»»
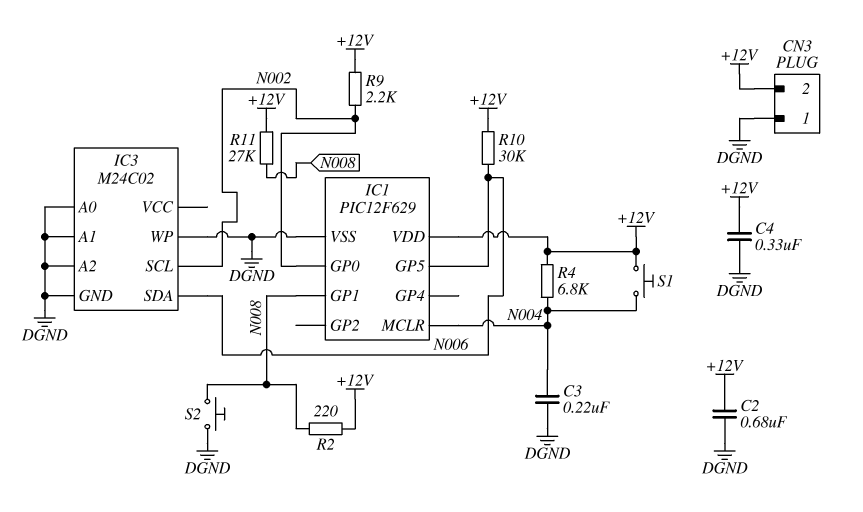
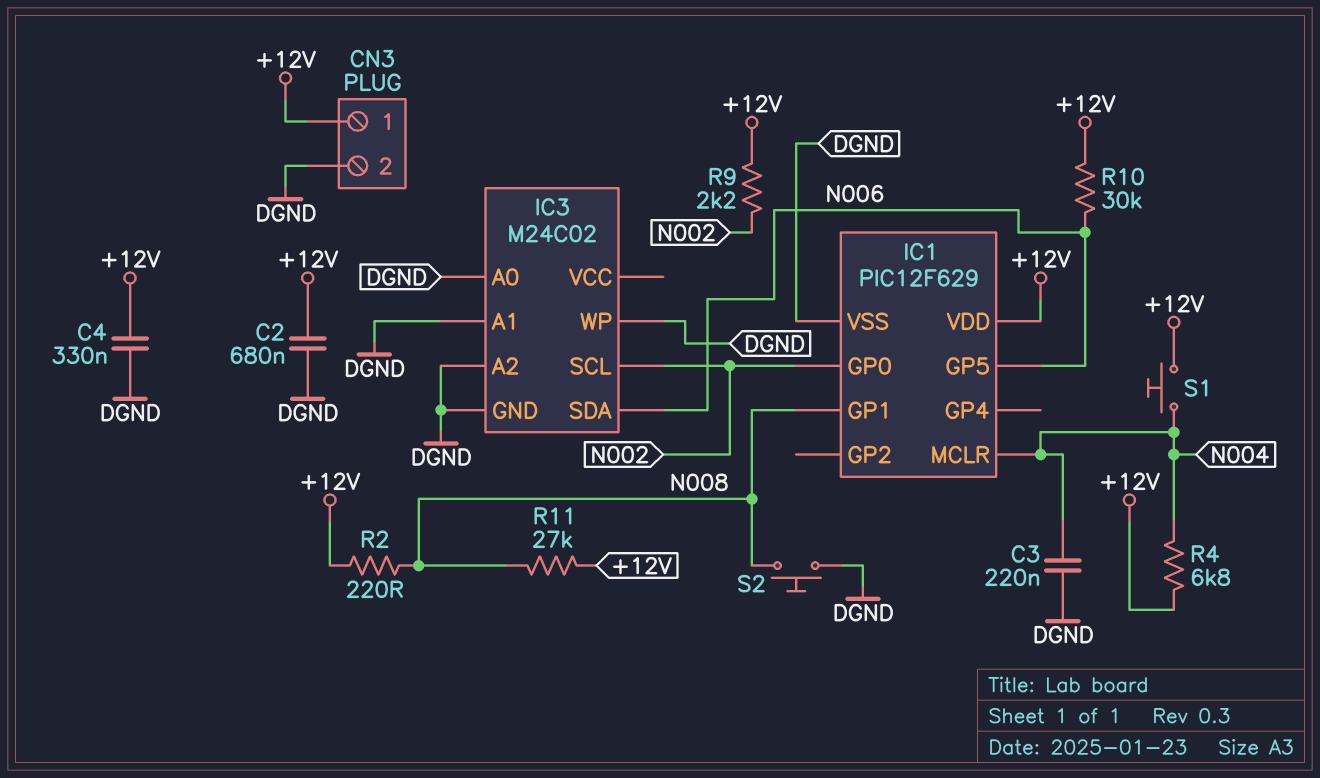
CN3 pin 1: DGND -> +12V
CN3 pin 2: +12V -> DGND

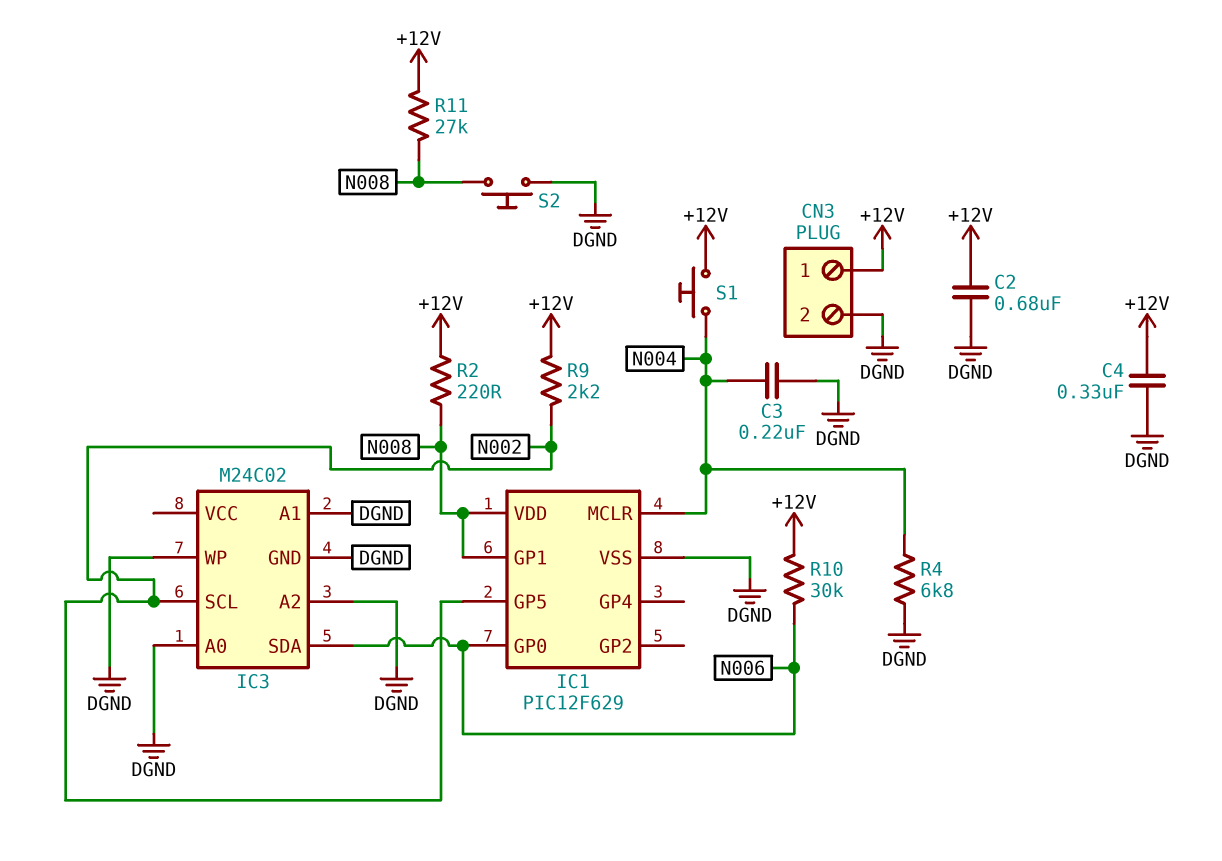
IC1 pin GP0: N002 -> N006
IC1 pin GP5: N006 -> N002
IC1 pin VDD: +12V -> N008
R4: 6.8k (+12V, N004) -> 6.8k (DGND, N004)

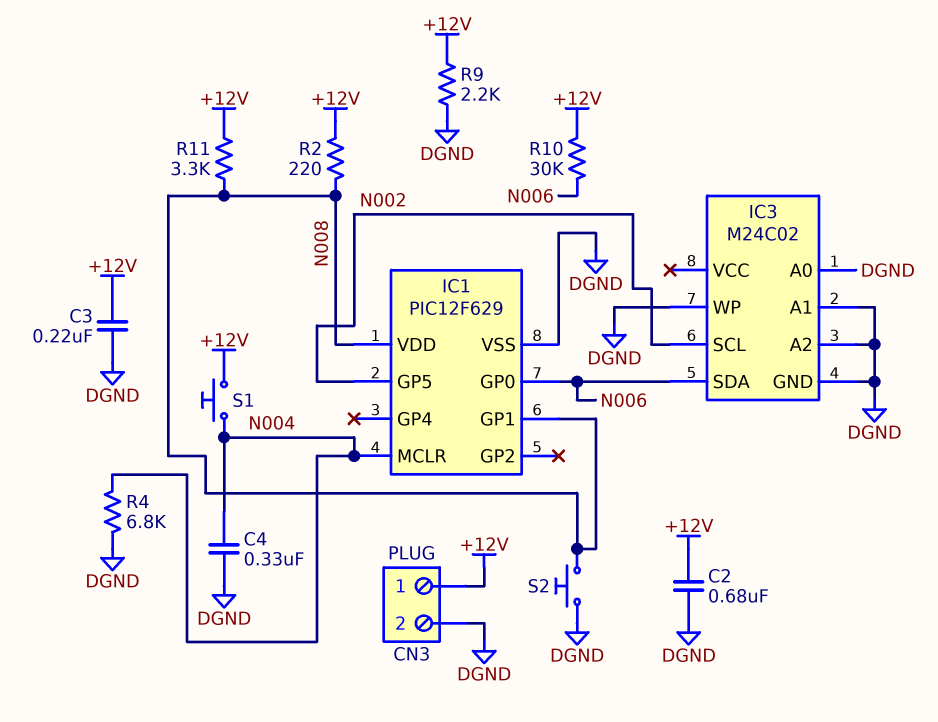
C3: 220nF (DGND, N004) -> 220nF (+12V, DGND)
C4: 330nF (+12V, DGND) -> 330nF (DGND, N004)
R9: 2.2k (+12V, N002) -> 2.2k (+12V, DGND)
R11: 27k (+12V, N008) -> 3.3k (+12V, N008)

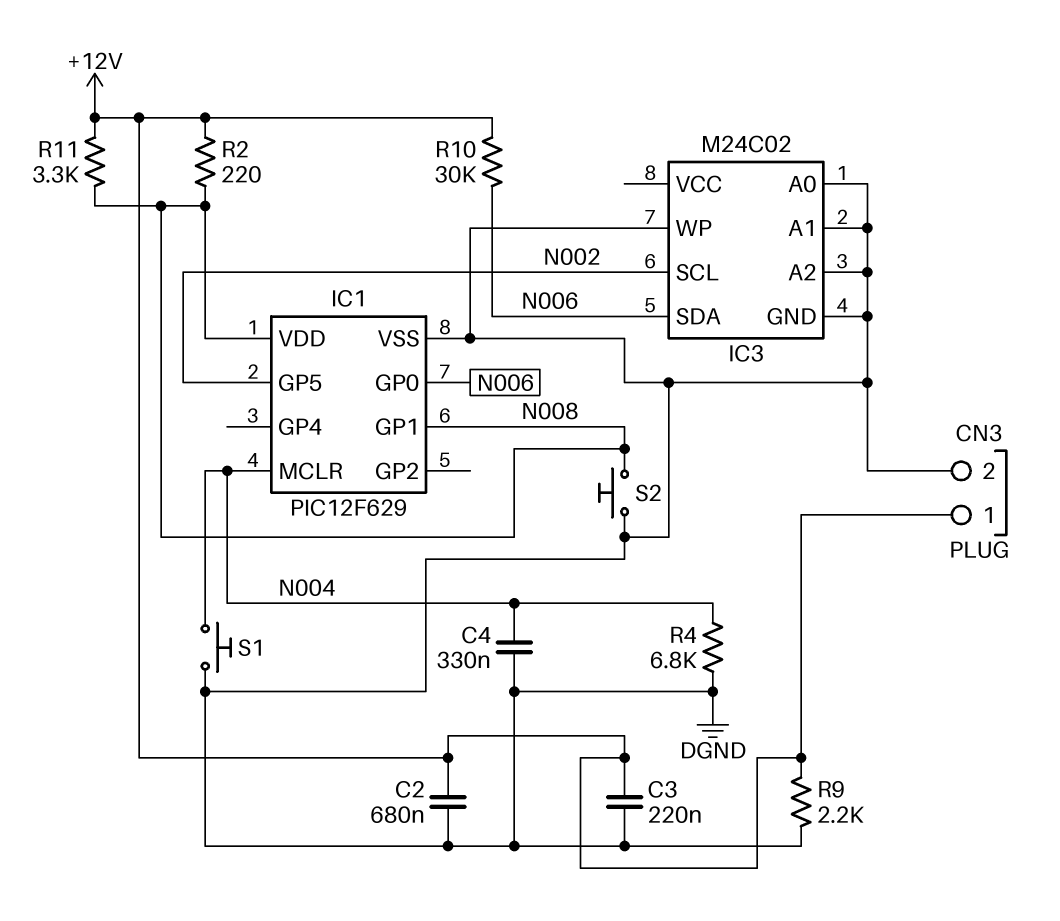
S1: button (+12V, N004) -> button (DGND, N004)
««
Task description » Please print the listing above again word for word, without its pictures.

Written reply »
CN3 pin 1: DGND -> +12V
CN3 pin 2: +12V -> DGND

IC1 pin GP0: N002 -> N006
IC1 pin GP5: N006 -> N002
IC1 pin VDD: +12V -> N008
R4: 6.8k (+12V, N004) -> 6.8k (DGND, N004)

C3: 220nF (DGND, N004) -> 220nF (+12V, DGND)
C4: 330nF (+12V, DGND) -> 330nF (DGND, N004)
R9: 2.2k (+12V, N002) -> 2.2k (+12V, DGND)
R11: 27k (+12V, N008) -> 3.3k (+12V, N008)

S1: button (+12V, N004) -> button (DGND, N004)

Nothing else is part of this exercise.